**** Material shown

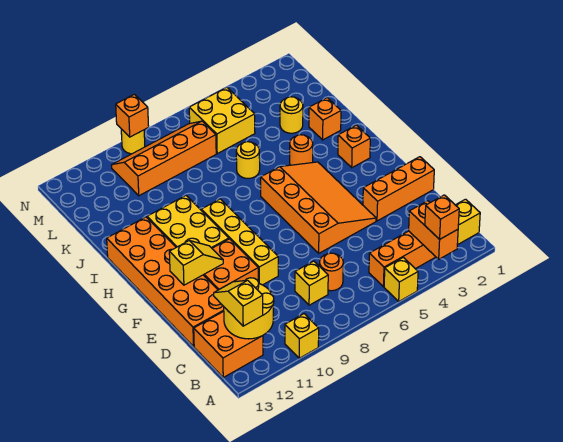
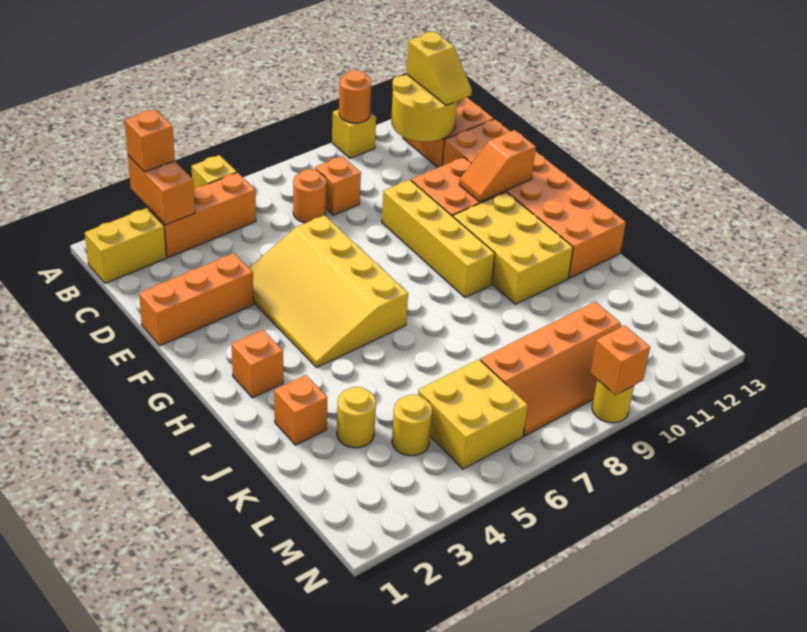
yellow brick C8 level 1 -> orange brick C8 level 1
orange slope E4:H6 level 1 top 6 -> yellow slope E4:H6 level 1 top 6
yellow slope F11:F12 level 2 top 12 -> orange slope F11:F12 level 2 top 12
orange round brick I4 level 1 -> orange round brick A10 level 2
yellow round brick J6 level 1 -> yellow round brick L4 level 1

********

■ **What you need to do**: Each record above needs to be transcribed word for word, with its pictures omitted.

■ **Task result**:
yellow brick C8 level 1 -> orange brick C8 level 1
orange slope E4:H6 level 1 top 6 -> yellow slope E4:H6 level 1 top 6
yellow slope F11:F12 level 2 top 12 -> orange slope F11:F12 level 2 top 12
orange round brick I4 level 1 -> orange round brick A10 level 2
yellow round brick J6 level 1 -> yellow round brick L4 level 1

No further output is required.